Material supplied START
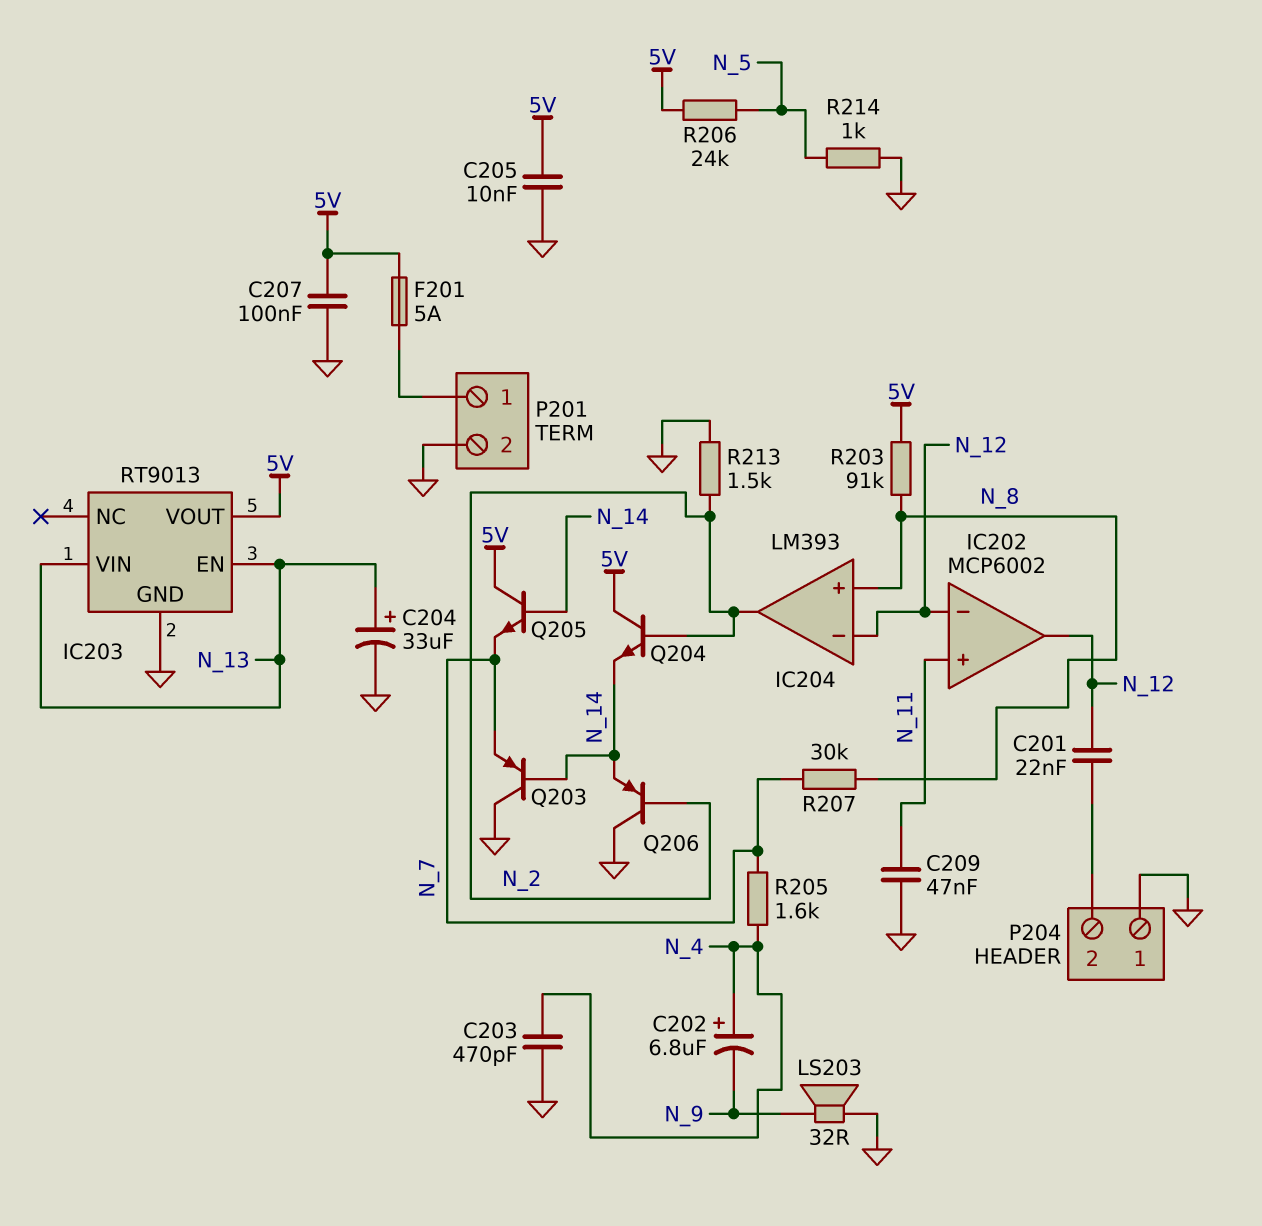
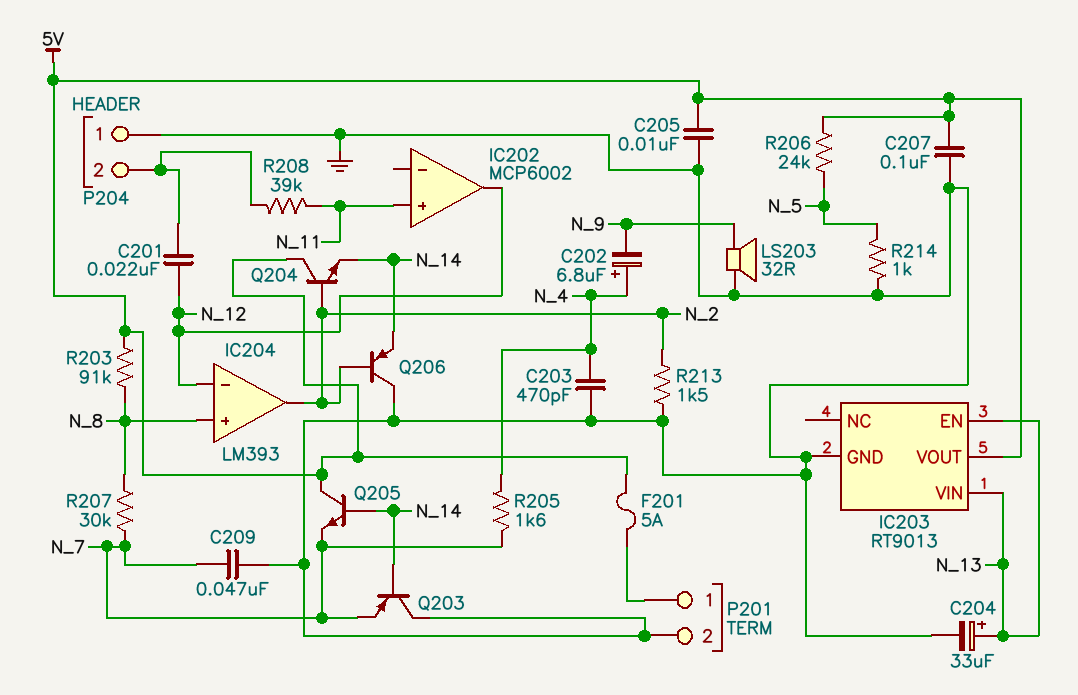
C209: 47nF (GND, N_11) -> 47nF (GND, N_7)
IC202 pin in-: N_12 -> none
R208: none -> 39k (N_11, P204/2)

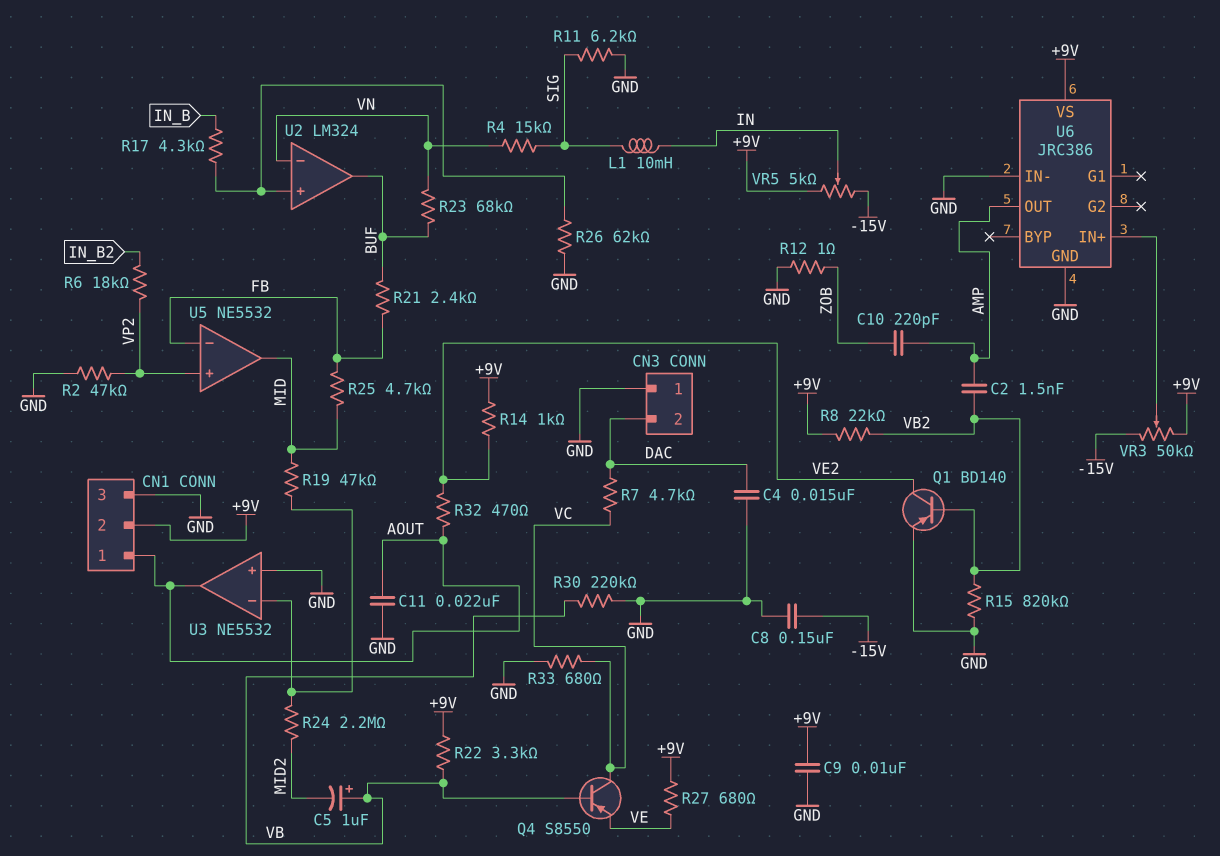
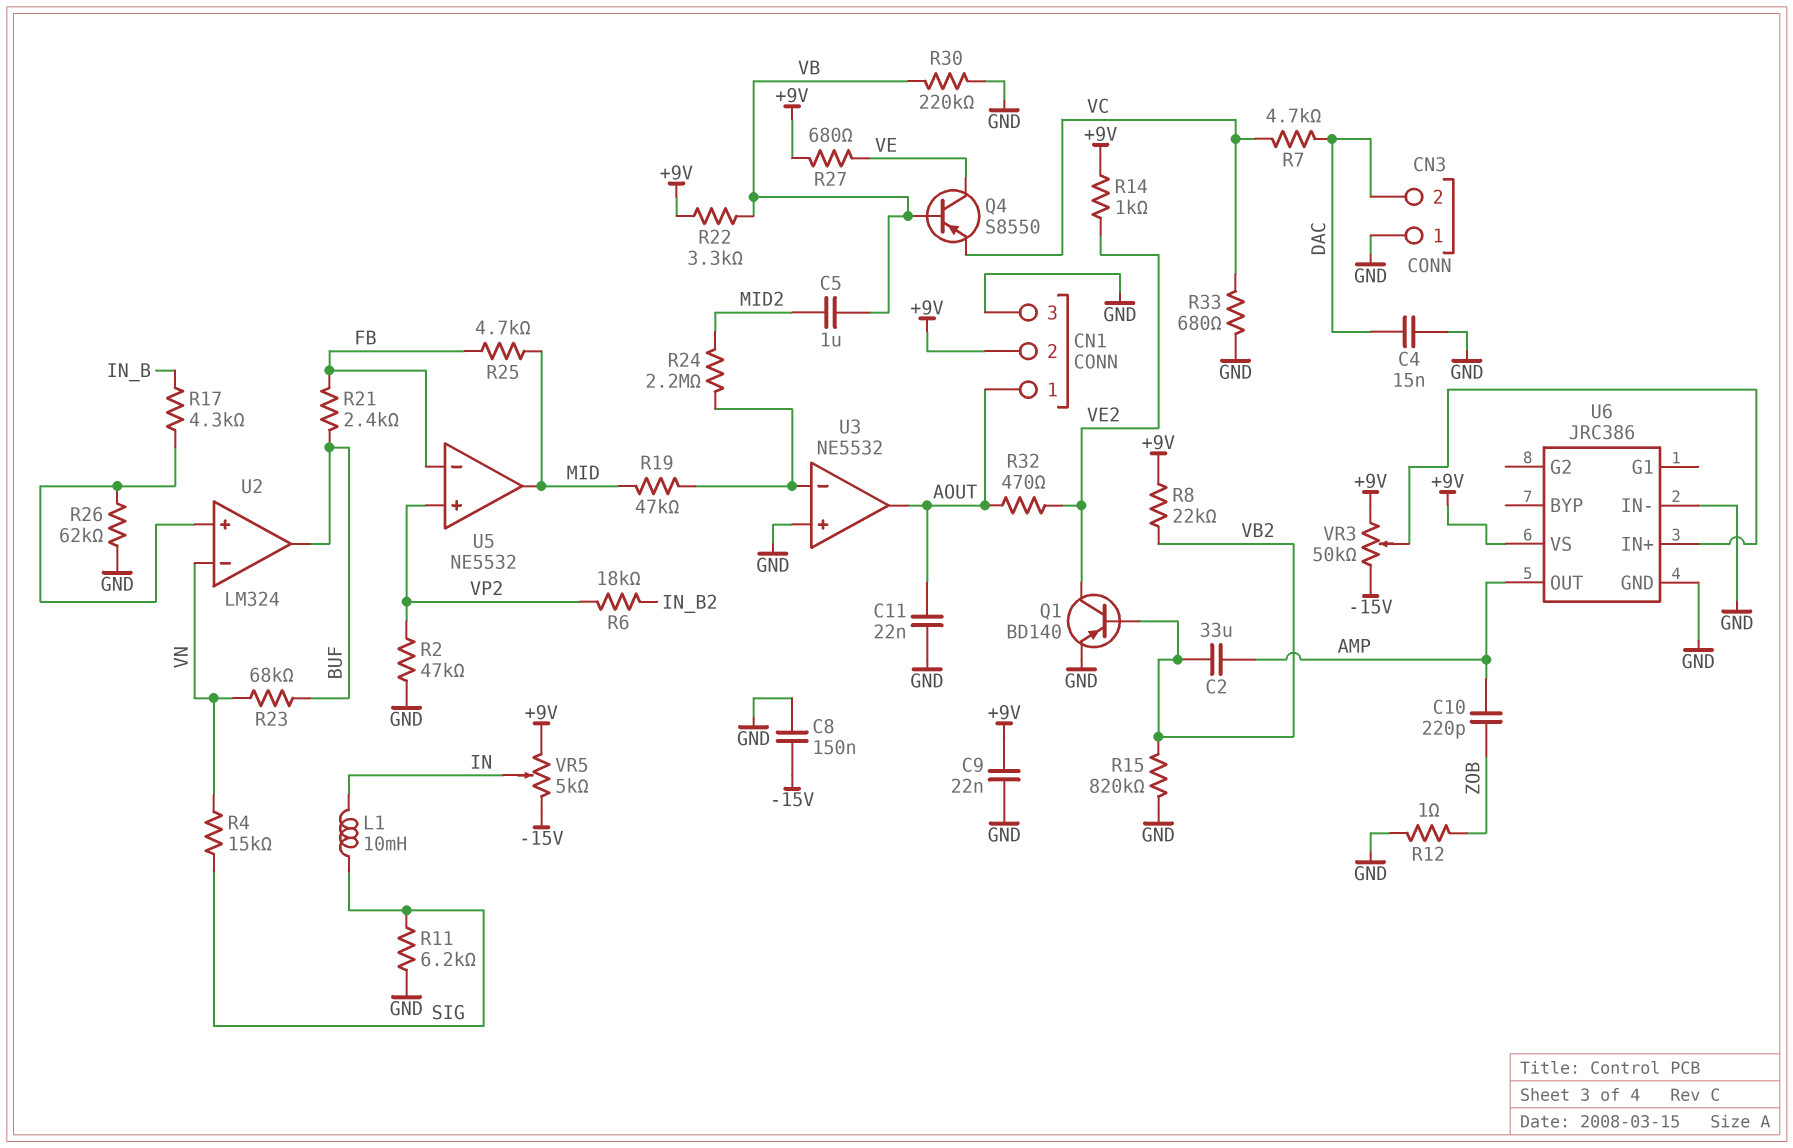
C2: 1.5nF (AMP, VB2) -> 33uF (AMP, VB2)
C5: 1uF (plus VB, minus MID2) -> 1uF (MID2, VB)
C9: 10nF (+9V, GND) -> 22nF (+9V, GND)
Q4: PNP S8550 (B VB, C VC, E VE) -> PNP S8550 (B VB, C VE, E VC)

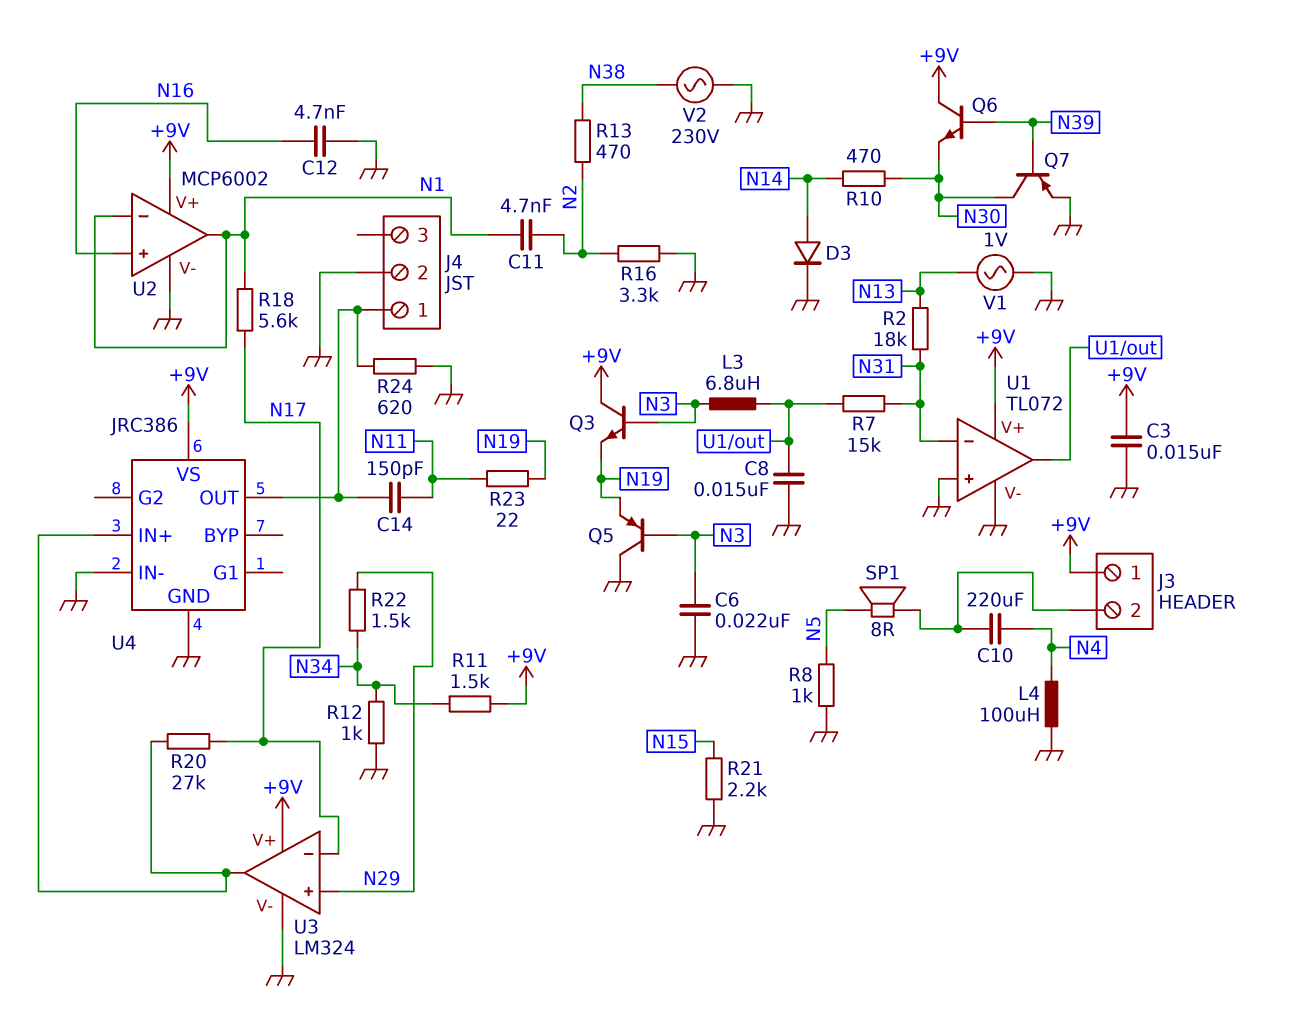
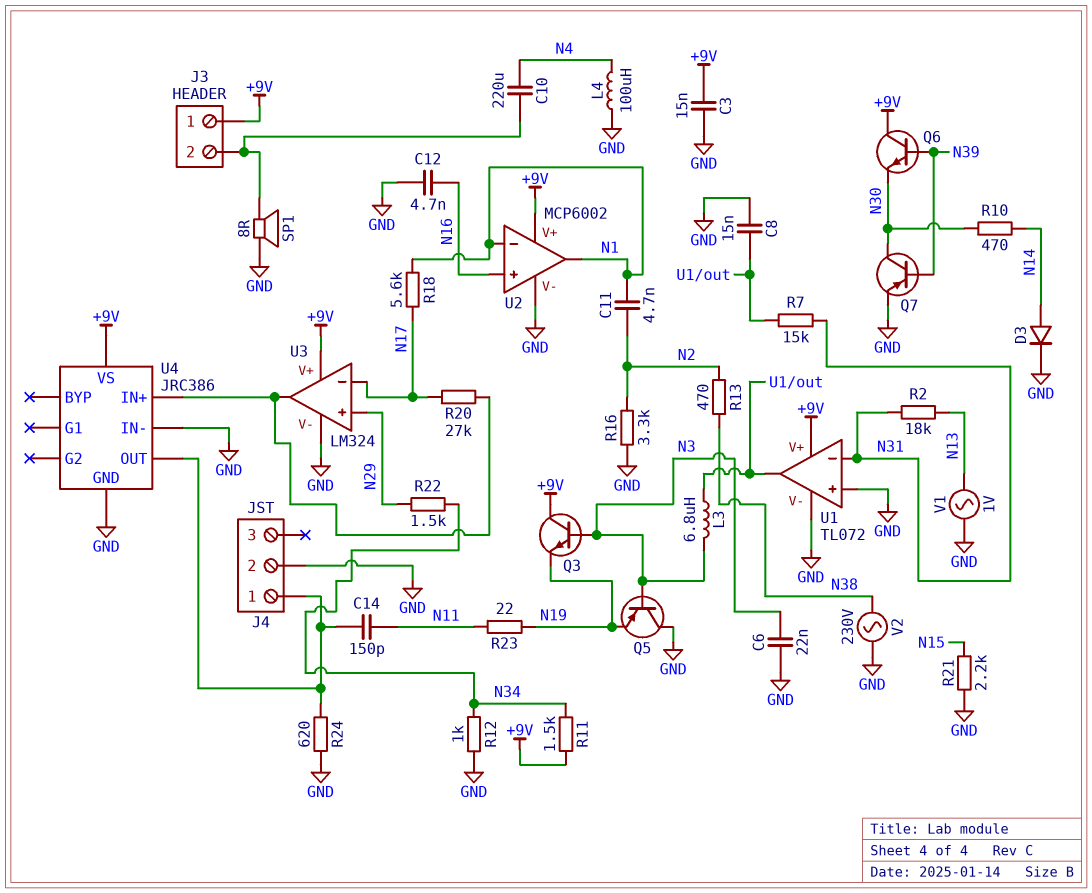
R8: 1k (GND, N5) -> none
SP1: speaker 8R (J3/2, N5) -> speaker 8R (GND, J3/2)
Material supplied END
• [Assignment] The final stretch of the data, from the line with "R208: none -> 39k (N_11, P204/2)" through its last line, is to be retyped exactly; pictures are not part of the copy.

• [Solution to this task]
R208: none -> 39k (N_11, P204/2)

C2: 1.5nF (AMP, VB2) -> 33uF (AMP, VB2)
C5: 1uF (plus VB, minus MID2) -> 1uF (MID2, VB)
C9: 10nF (+9V, GND) -> 22nF (+9V, GND)
Q4: PNP S8550 (B VB, C VC, E VE) -> PNP S8550 (B VB, C VE, E VC)

R8: 1k (GND, N5) -> none
SP1: speaker 8R (J3/2, N5) -> speaker 8R (GND, J3/2)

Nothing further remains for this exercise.